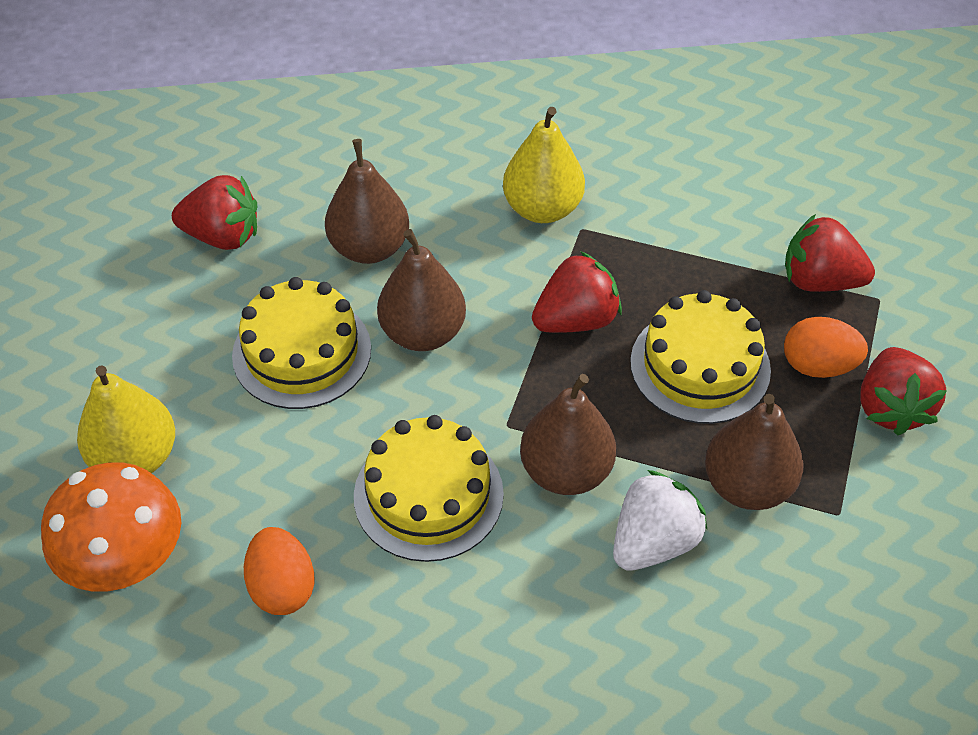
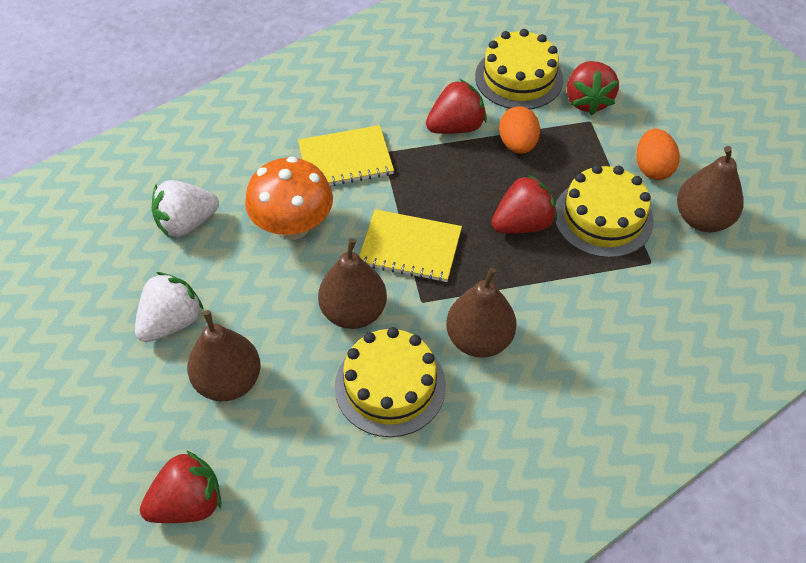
white strawberry: 1 -> 2
yellow notebook: 0 -> 2
yellow pear: 2 -> 0

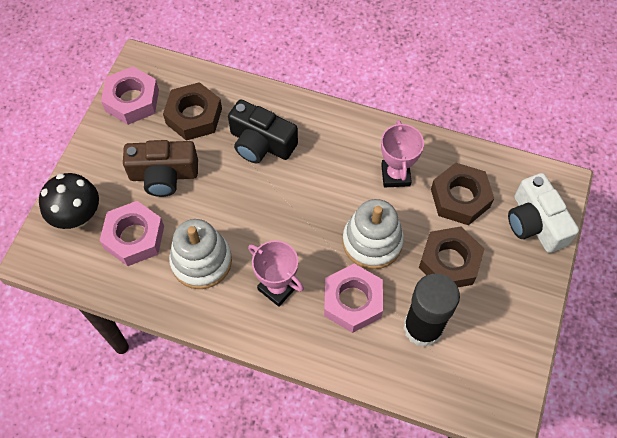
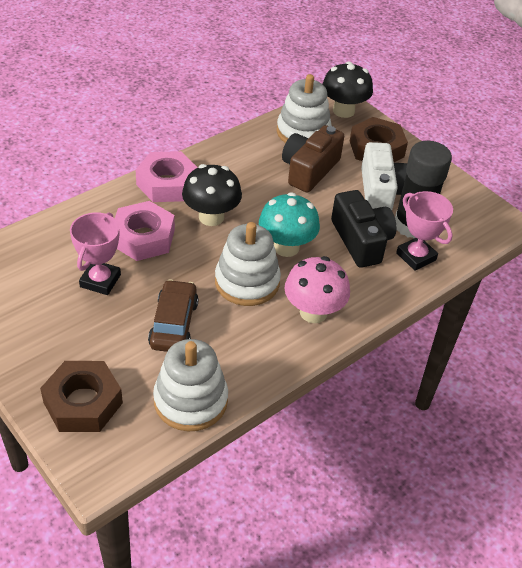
black mushroom: 1 -> 2
brown car: 0 -> 1
brown nut: 3 -> 2
pink mushroom: 0 -> 1
pink nut: 3 -> 2
turquoise mushroom: 0 -> 1
white stacking toy: 2 -> 3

Task requirements: Starting at the line that holds "brown nut: 3 -> 2", retype each line exactly through the end of the entries, both ends included.

Reply:
brown nut: 3 -> 2
pink mushroom: 0 -> 1
pink nut: 3 -> 2
turquoise mushroom: 0 -> 1
white stacking toy: 2 -> 3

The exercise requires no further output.